| What you are asked to do |
Restate word for word only the lines from the one with "none -> grey cone J5 level 2" through the end of the records; no pictures belong in the copy.

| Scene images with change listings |
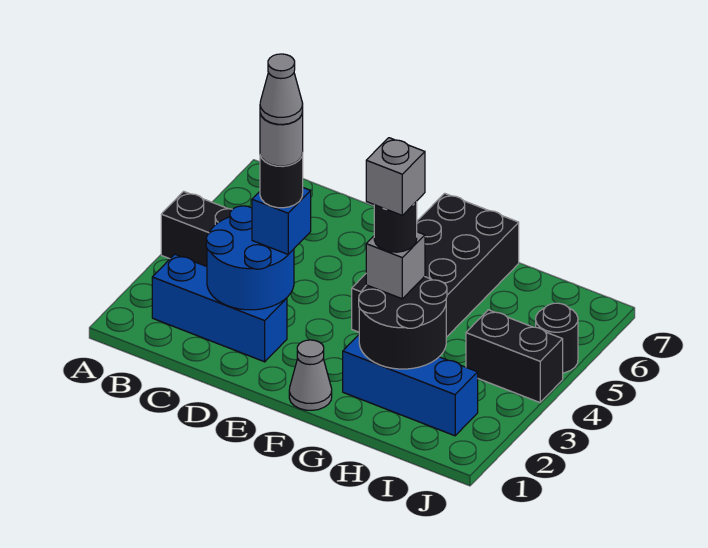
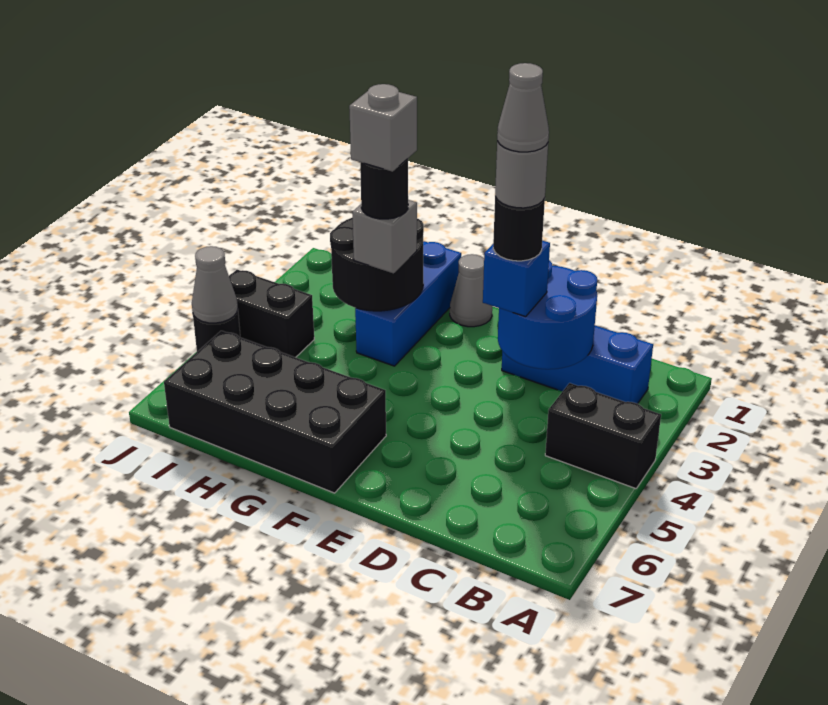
black brick F4:G7 level 1 -> black brick F6:I7 level 1
blue brick G2:I2 level 1 -> blue brick G1:G3 level 1
none -> grey cone J5 level 2

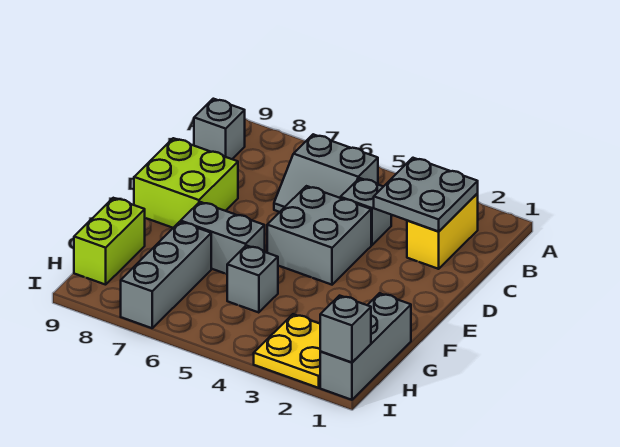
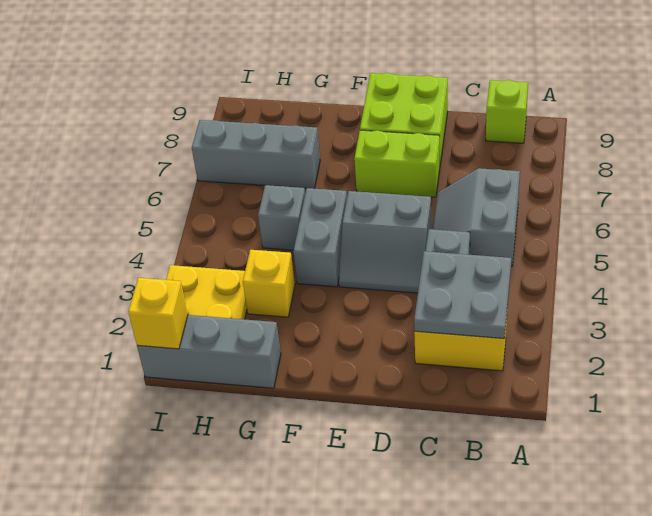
grey brick B9 level 1 -> lime brick B9 level 1
grey brick D4:E5 level 1 -> grey slope D4:E5 level 1 top 5
grey brick F6:F7 level 1 -> grey brick F4:F5 level 1
none -> yellow brick G3 level 1
lime brick G9:H9 level 1 -> lime brick D7:E7 level 1
grey brick I1 level 2 -> yellow brick I1 level 2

| Response |
none -> grey cone J5 level 2

grey brick B9 level 1 -> lime brick B9 level 1
grey brick D4:E5 level 1 -> grey slope D4:E5 level 1 top 5
grey brick F6:F7 level 1 -> grey brick F4:F5 level 1
none -> yellow brick G3 level 1
lime brick G9:H9 level 1 -> lime brick D7:E7 level 1
grey brick I1 level 2 -> yellow brick I1 level 2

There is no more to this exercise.